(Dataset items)
● ● ● ●

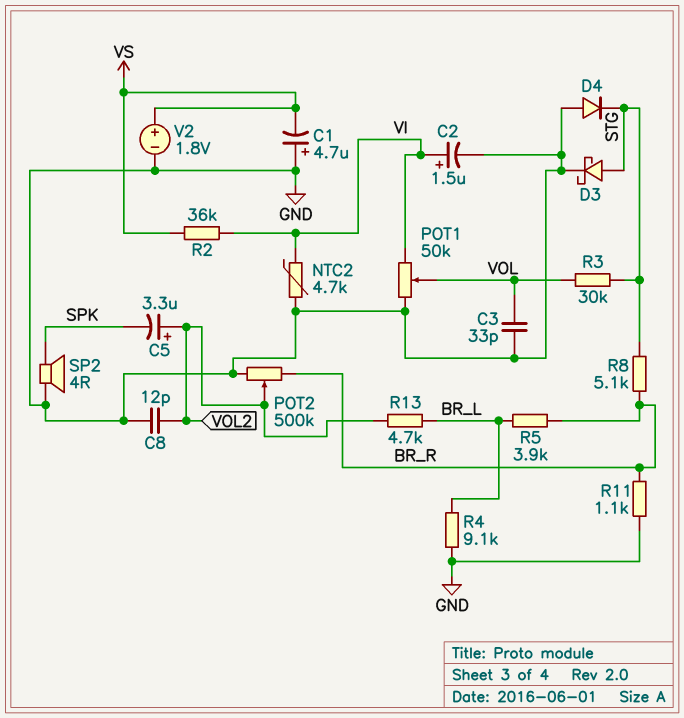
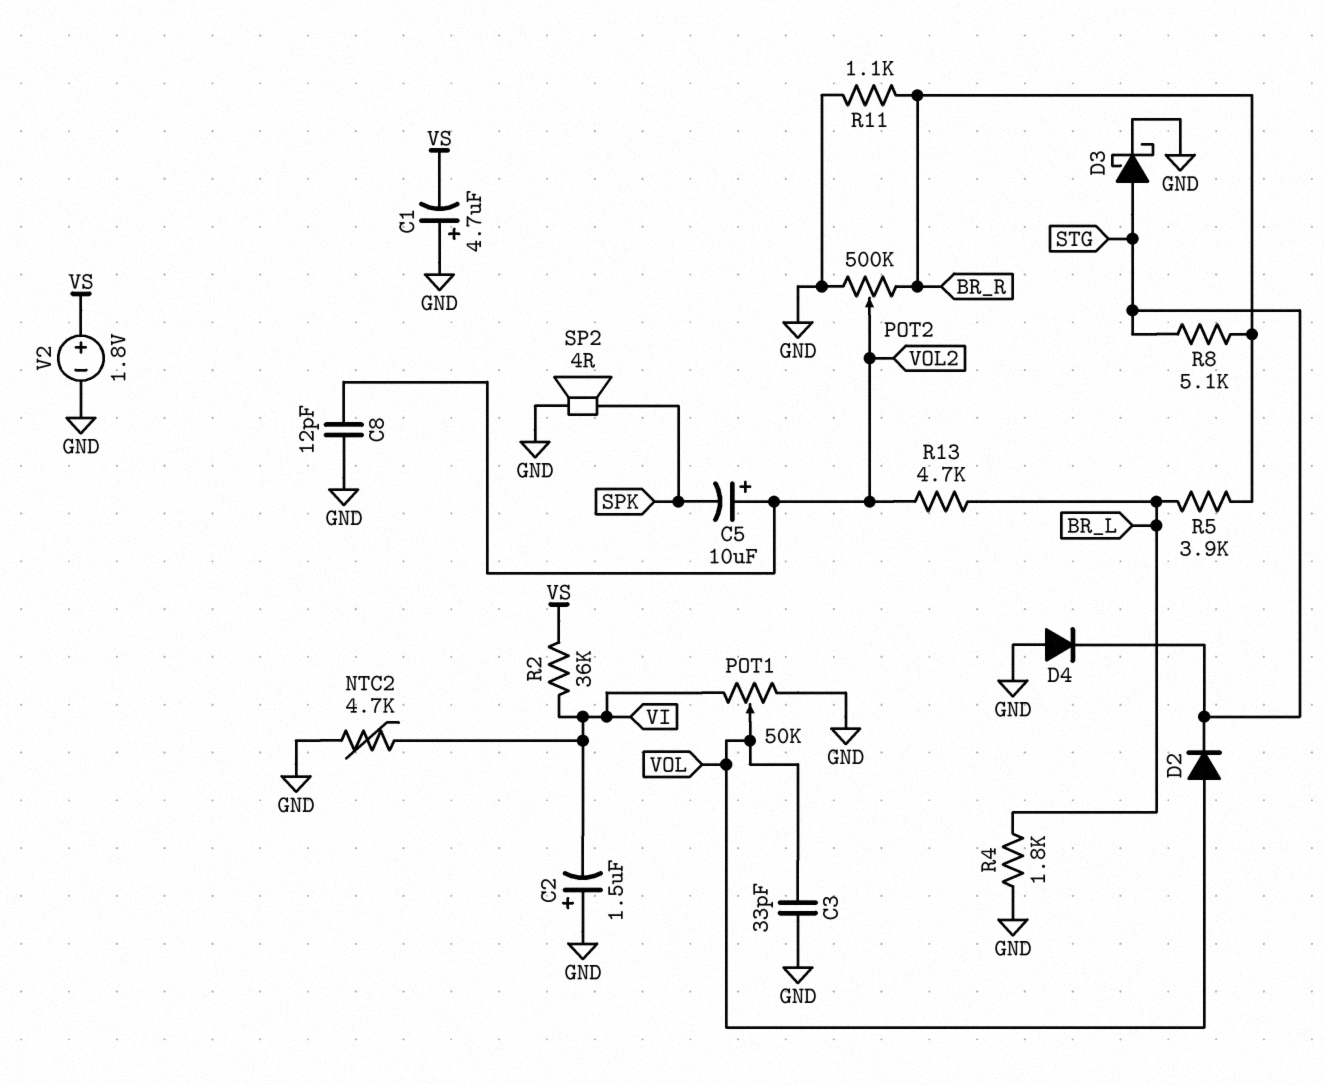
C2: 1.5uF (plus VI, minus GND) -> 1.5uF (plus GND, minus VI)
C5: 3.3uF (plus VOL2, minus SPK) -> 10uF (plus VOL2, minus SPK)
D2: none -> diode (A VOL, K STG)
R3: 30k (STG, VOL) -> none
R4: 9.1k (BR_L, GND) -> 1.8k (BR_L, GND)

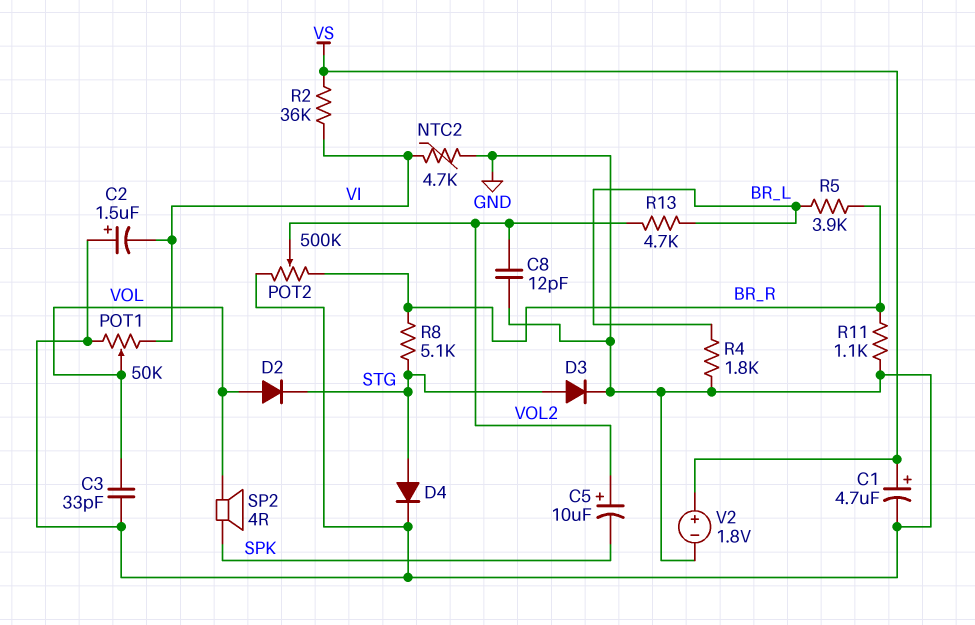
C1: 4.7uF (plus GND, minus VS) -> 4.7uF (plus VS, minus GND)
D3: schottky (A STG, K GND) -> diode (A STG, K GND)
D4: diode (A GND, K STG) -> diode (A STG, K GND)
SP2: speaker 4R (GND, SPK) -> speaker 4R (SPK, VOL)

● ● ● ●

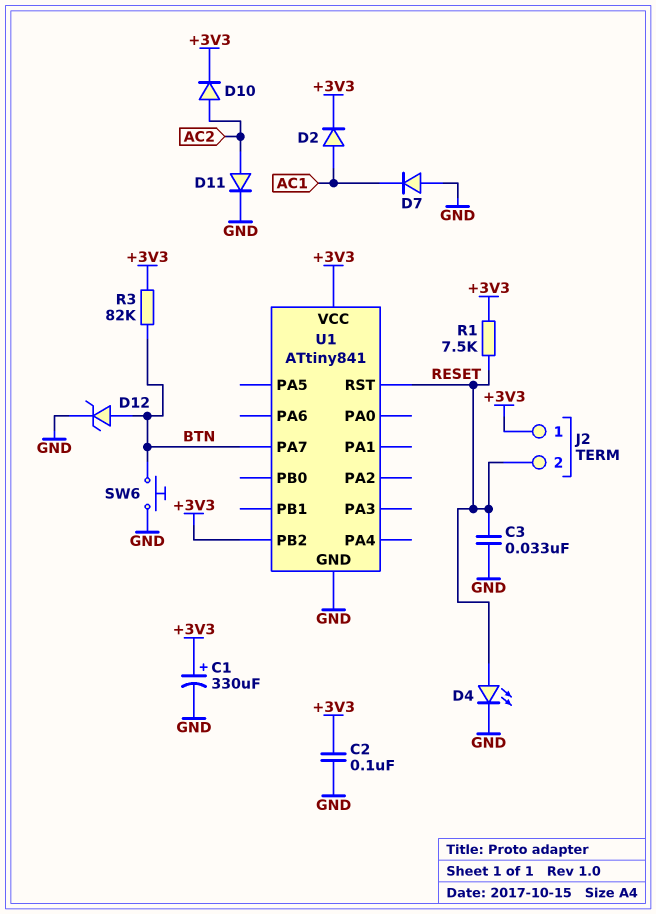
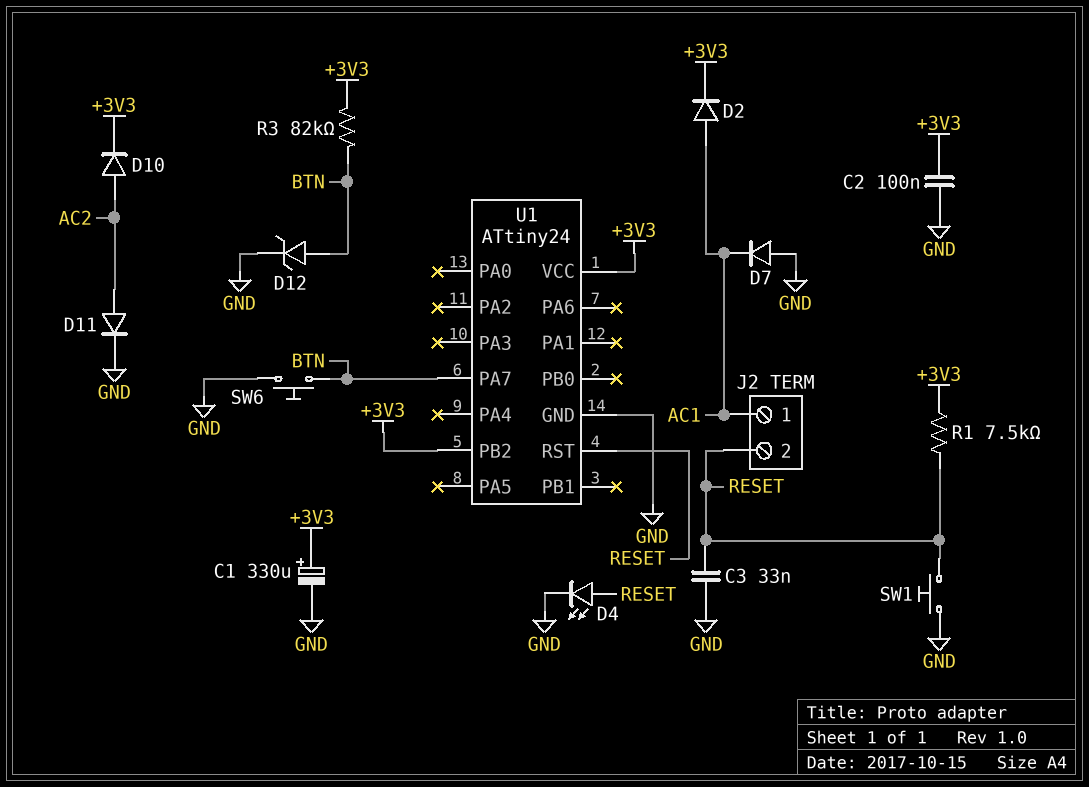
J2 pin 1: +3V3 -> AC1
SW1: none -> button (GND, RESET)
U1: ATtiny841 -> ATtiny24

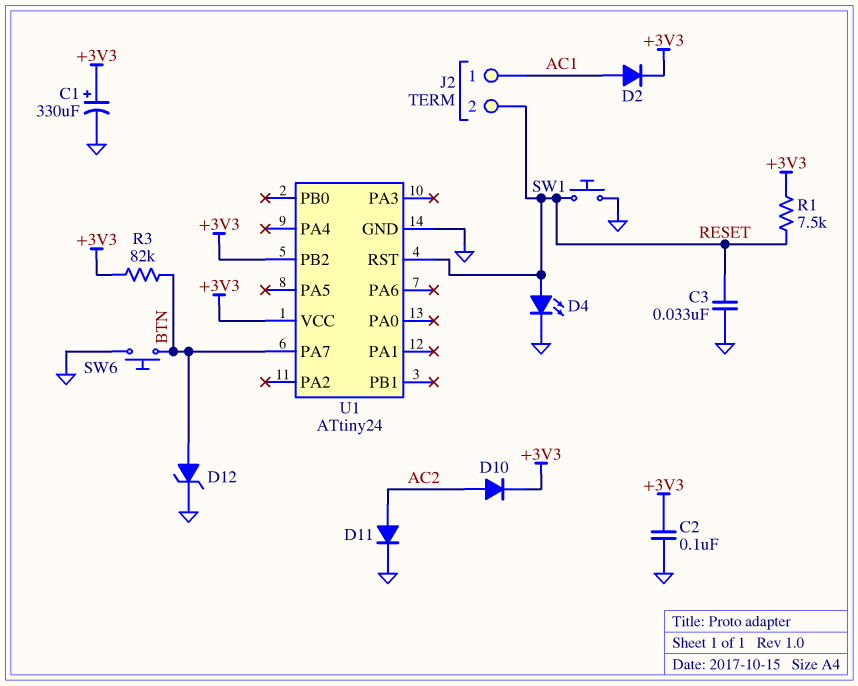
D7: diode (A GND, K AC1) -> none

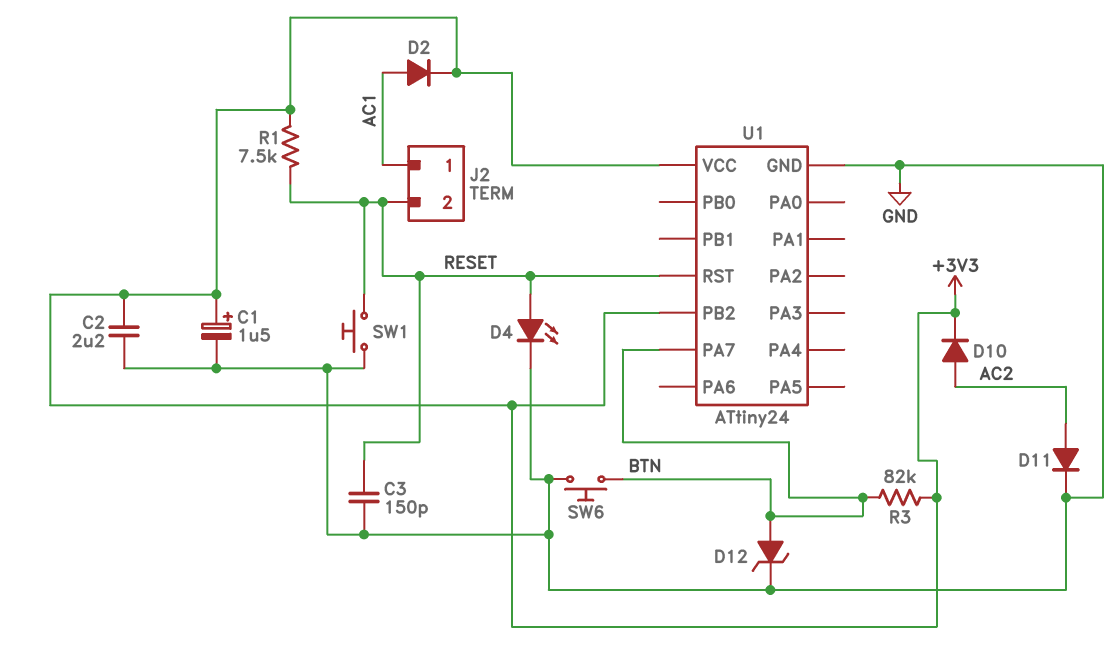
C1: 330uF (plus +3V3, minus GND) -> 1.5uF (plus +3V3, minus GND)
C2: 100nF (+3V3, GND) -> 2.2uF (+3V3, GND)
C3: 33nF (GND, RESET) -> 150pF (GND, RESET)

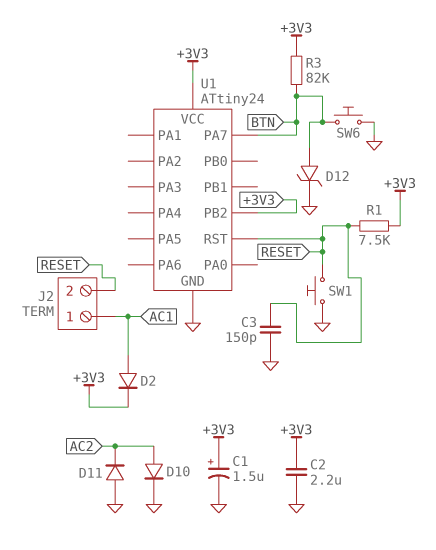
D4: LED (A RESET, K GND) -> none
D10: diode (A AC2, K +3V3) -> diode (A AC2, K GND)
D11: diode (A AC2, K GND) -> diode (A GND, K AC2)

● ● ● ●

Assigned task
Filter the entries down to the lines containing "none". Copy each of those lines.

Task output
D2: none -> diode (A VOL, K STG)
R3: 30k (STG, VOL) -> none
SW1: none -> button (GND, RESET)
D7: diode (A GND, K AC1) -> none
D4: LED (A RESET, K GND) -> none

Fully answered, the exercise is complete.